- _WHAT TO WORK ON_:
From the line containing "camera: 80 degrees right, 0 degrees up" through the last line of the entries below, transcribe each line exactly, excluding any picture.

● ● ● ● ● ● ●

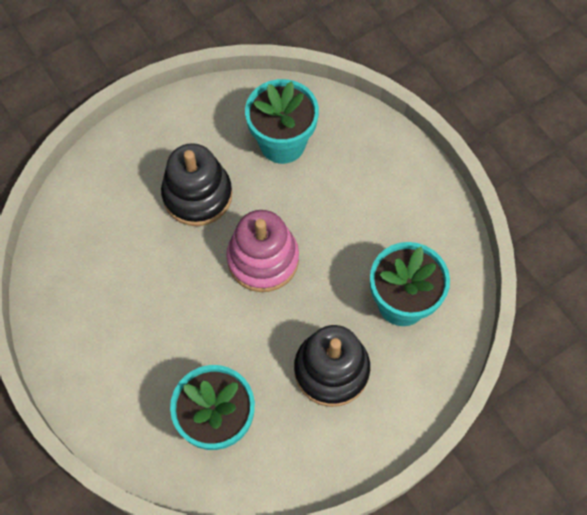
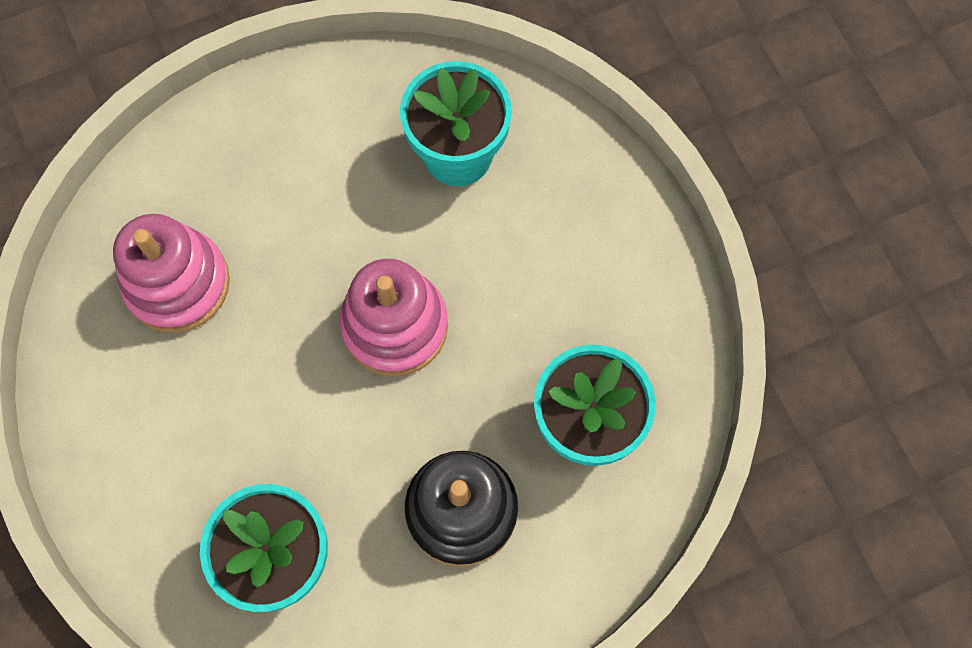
camera: 10 degrees right, 5 degrees up
(111, 255) = (177, 283): none -> pink stacking toy
(197, 195) = (319, 213): black stacking toy -> none

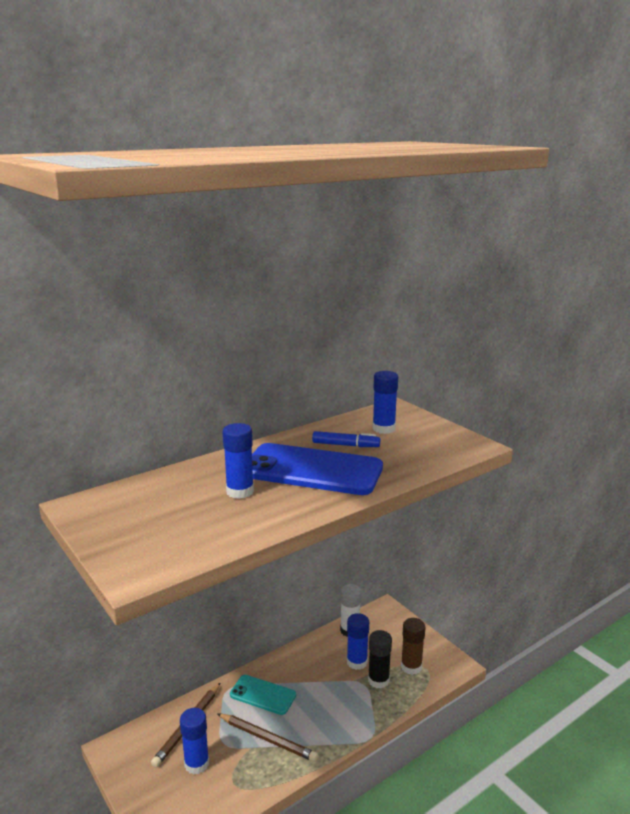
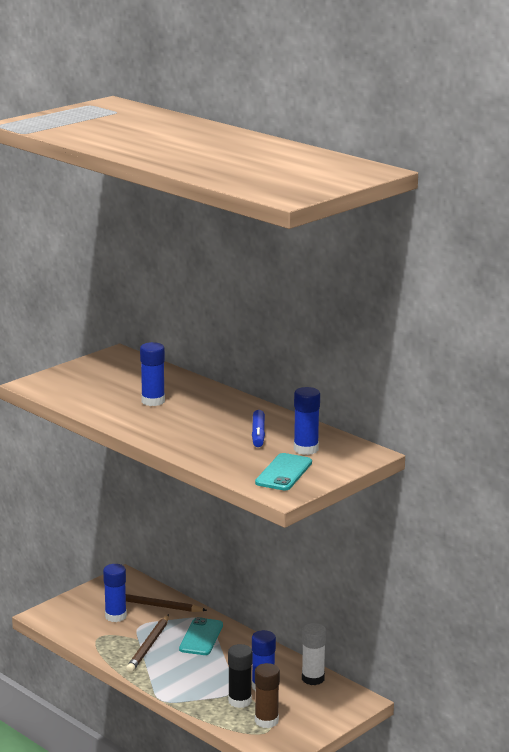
camera: 80 degrees right, 0 degrees up
(312, 470) = (200, 424): blue phone -> none
(433, 441) = (284, 473): none -> turquoise phone

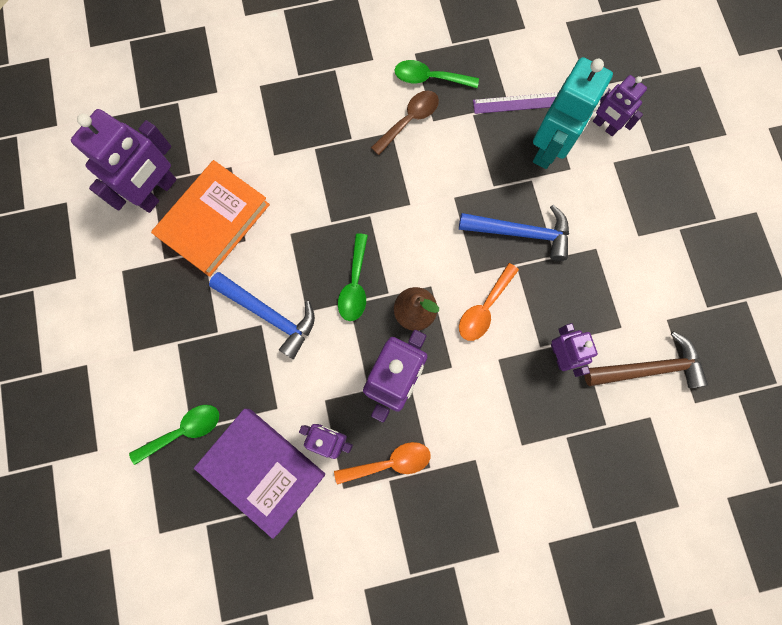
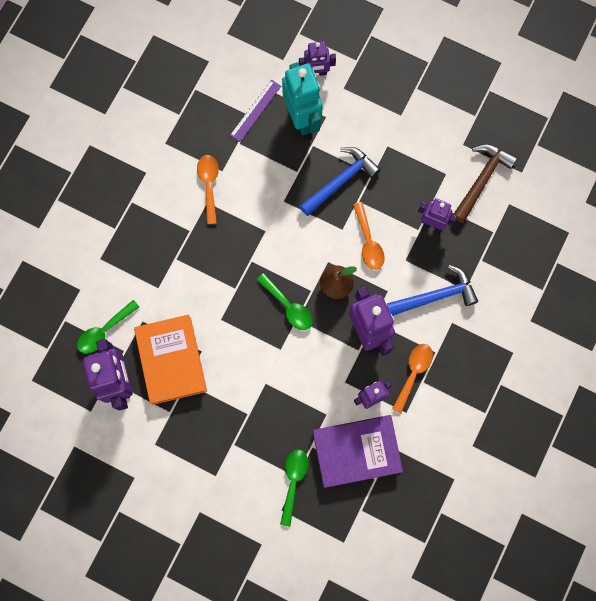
camera: 50 degrees left, 0 degrees up
(269, 314) = (263, 373): blue hammer -> blue hammer (435, 296)
(409, 120) = (209, 185): brown spoon -> orange spoon
(429, 78) = (191, 149): green spoon -> green spoon (104, 331)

● ● ● ● ● ● ●

- _TASK SOLUTION_:
camera: 80 degrees right, 0 degrees up
(312, 470) = (200, 424): blue phone -> none
(433, 441) = (284, 473): none -> turquoise phone

camera: 50 degrees left, 0 degrees up
(269, 314) = (263, 373): blue hammer -> blue hammer (435, 296)
(409, 120) = (209, 185): brown spoon -> orange spoon
(429, 78) = (191, 149): green spoon -> green spoon (104, 331)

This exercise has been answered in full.